DIRECTIONS FOR THIS TASK: Each line from the one containing "(537, 170) = (218, 337): none -> black fish" to the end of the listing below must be retyped exactly, with no line left out and none added.

COLLECTED DATA:
*** Block opens ***
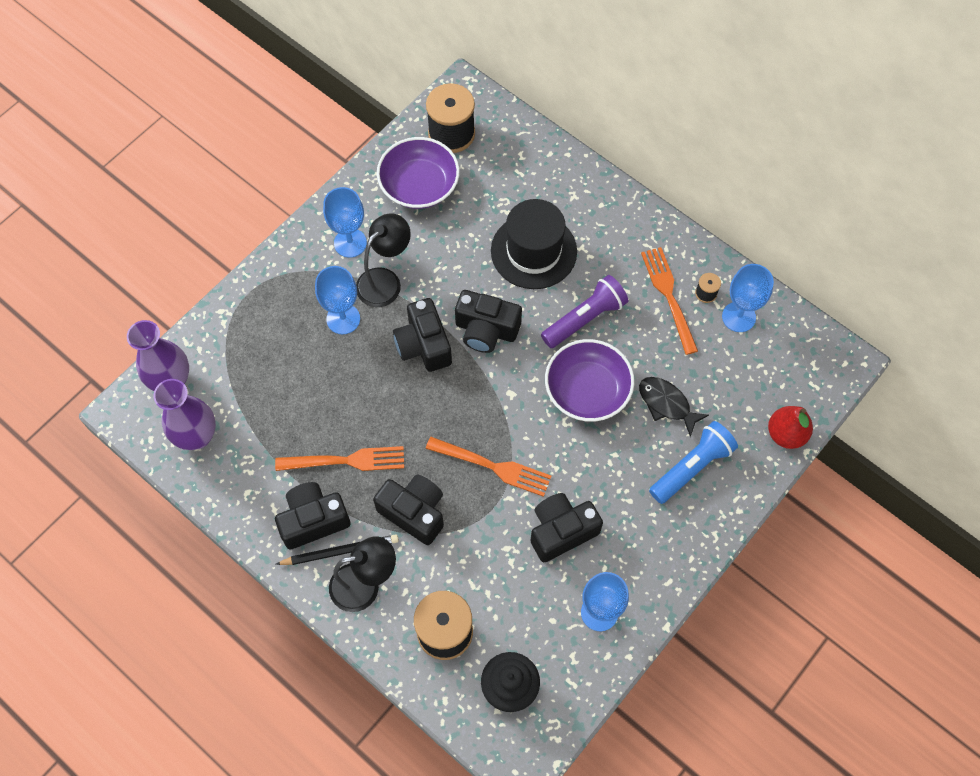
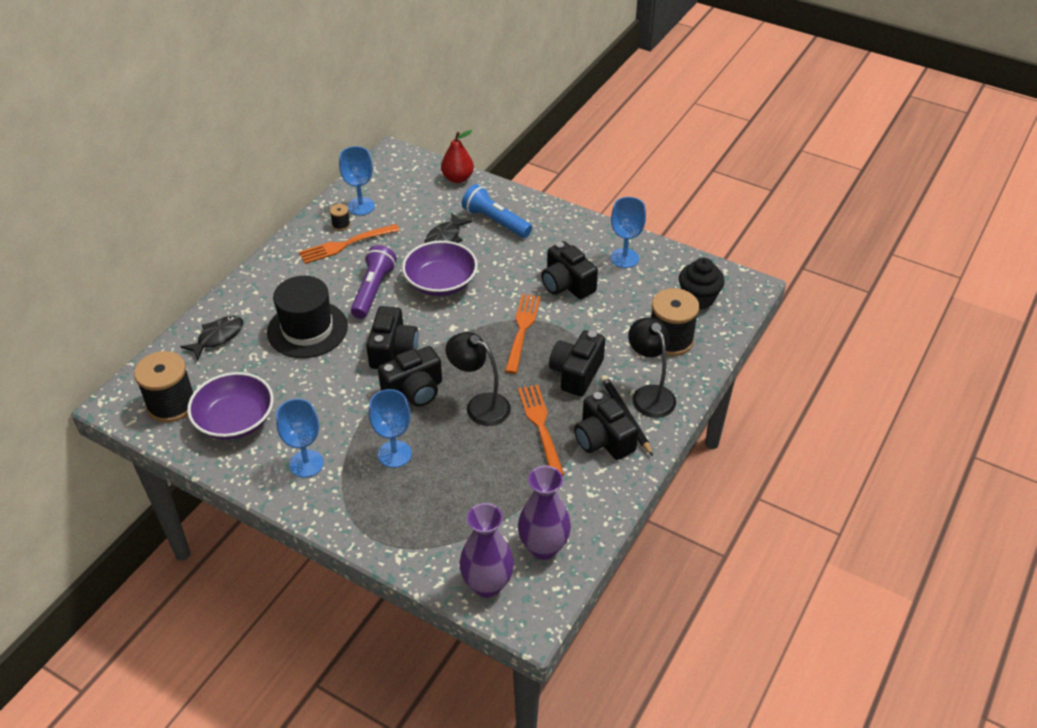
camera: 100 degrees left, 20 degrees down
(385, 280) = (348, 429): black lamp -> black lamp (480, 405)
(537, 170) = (218, 337): none -> black fish
(585, 318) = (373, 290): purple flashlight -> purple flashlight turned 60 degrees clockwise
*** Block closes ***
ANSWER SPACE:
(537, 170) = (218, 337): none -> black fish
(585, 318) = (373, 290): purple flashlight -> purple flashlight turned 60 degrees clockwise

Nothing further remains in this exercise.